_DATA PROVIDED_
· · · · · · ·

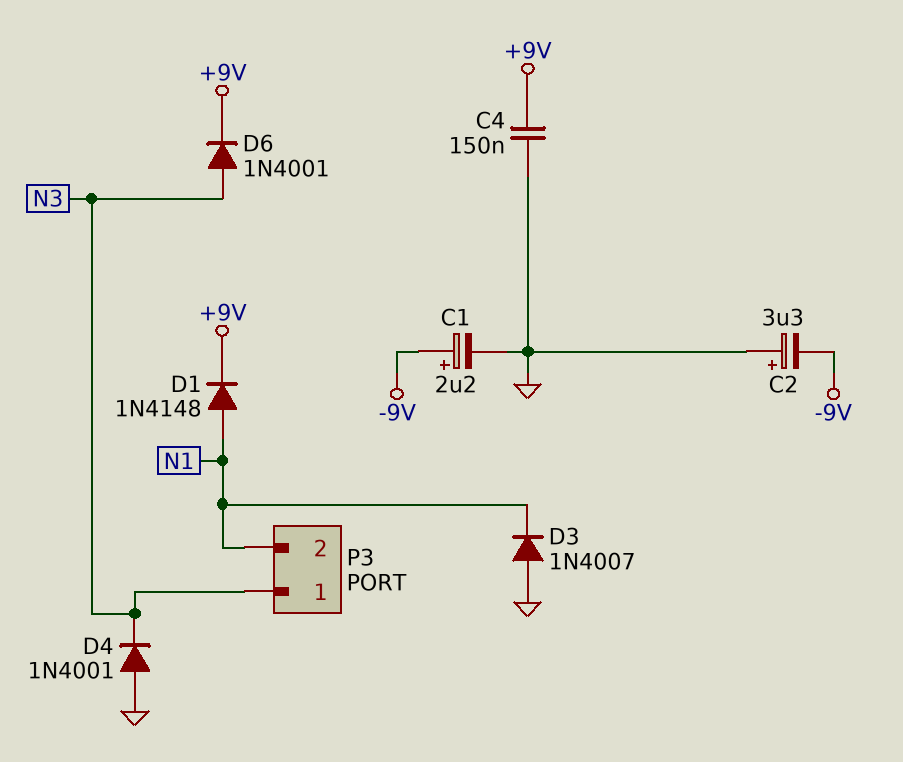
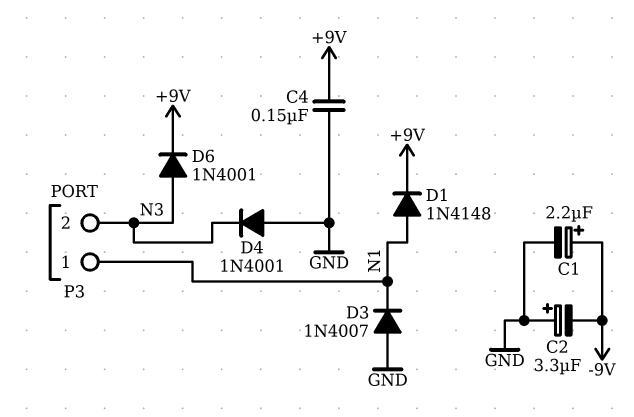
P3 pin 1: N3 -> N1
P3 pin 2: N1 -> N3

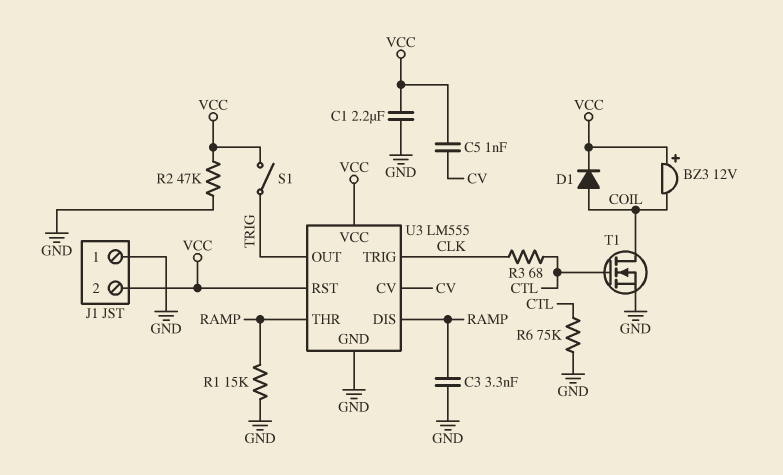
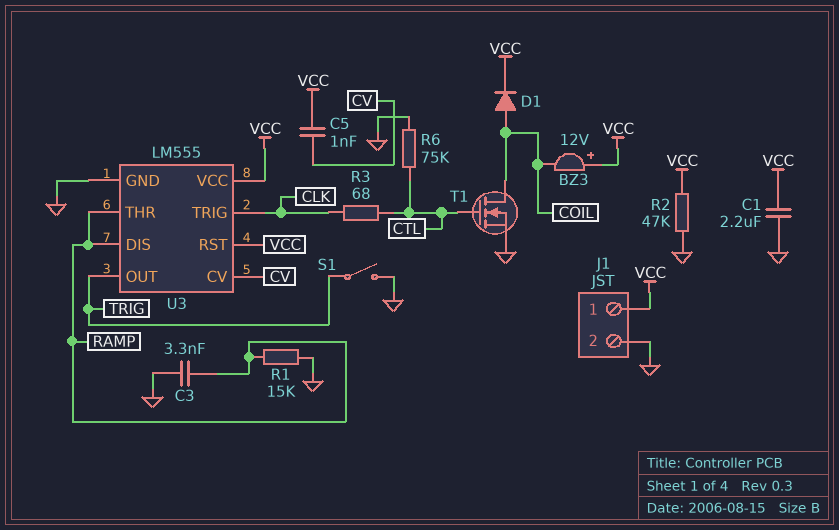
J1 pin 1: GND -> VCC
J1 pin 2: VCC -> GND
S1: switch (TRIG, VCC) -> switch (GND, TRIG)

· · · · · · ·

_EXERCISE_
Write out everything in the data word for word. Omit each picture.

_ANSWER BELOW_
P3 pin 1: N3 -> N1
P3 pin 2: N1 -> N3

J1 pin 1: GND -> VCC
J1 pin 2: VCC -> GND
S1: switch (TRIG, VCC) -> switch (GND, TRIG)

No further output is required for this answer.